Required action:
Write out the lines below once more, exactly as they appear. Do not include pictures.

━━━ Input data ━━━

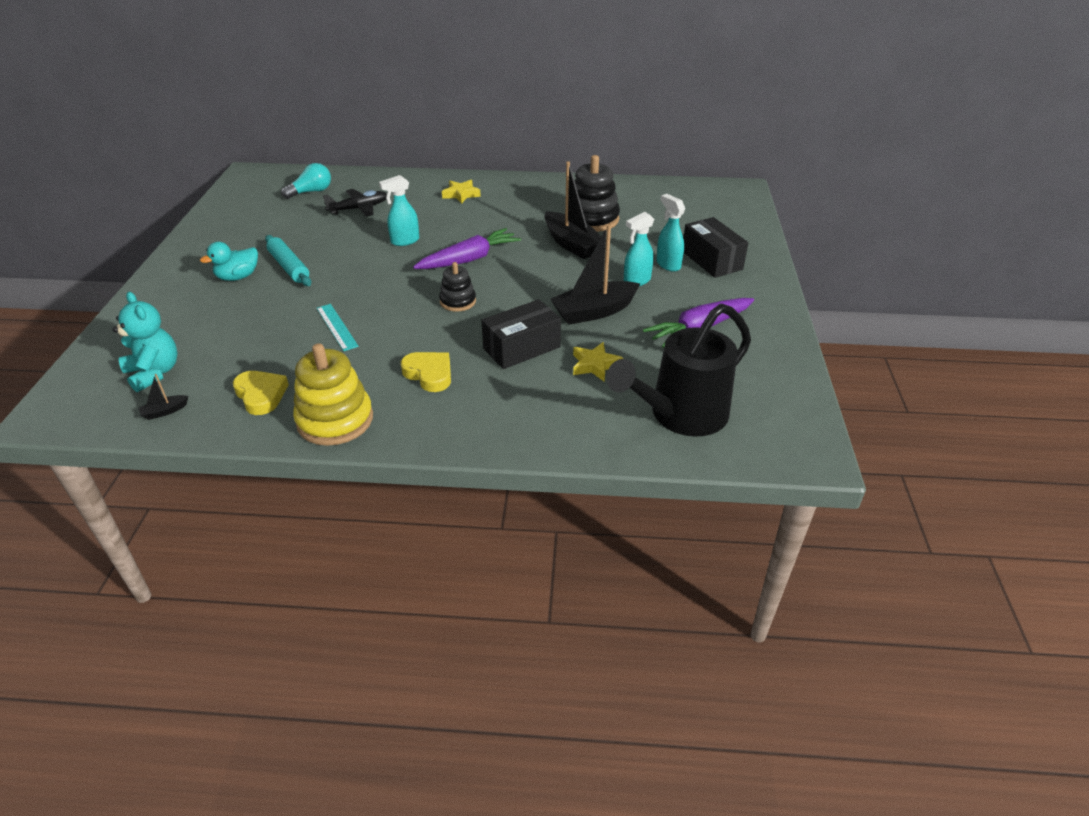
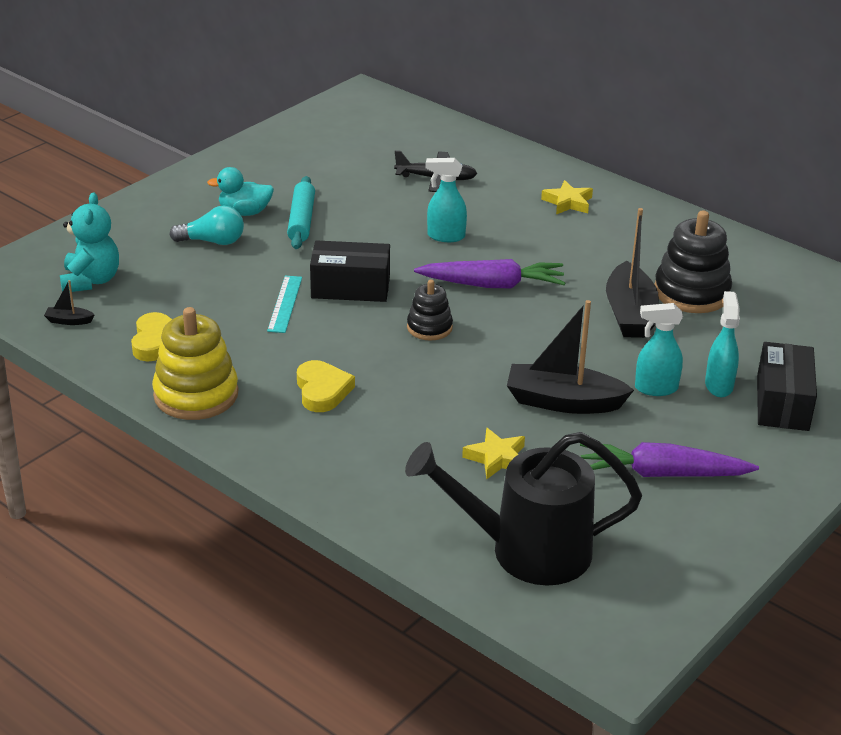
camera: 35 degrees right, 5 degrees down
(311, 192) = (406, 139): turquoise light bulb -> turquoise light bulb (212, 241)
(521, 348) = (441, 405): black box -> black box (350, 287)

━━━

Response to the exercise:
camera: 35 degrees right, 5 degrees down
(311, 192) = (406, 139): turquoise light bulb -> turquoise light bulb (212, 241)
(521, 348) = (441, 405): black box -> black box (350, 287)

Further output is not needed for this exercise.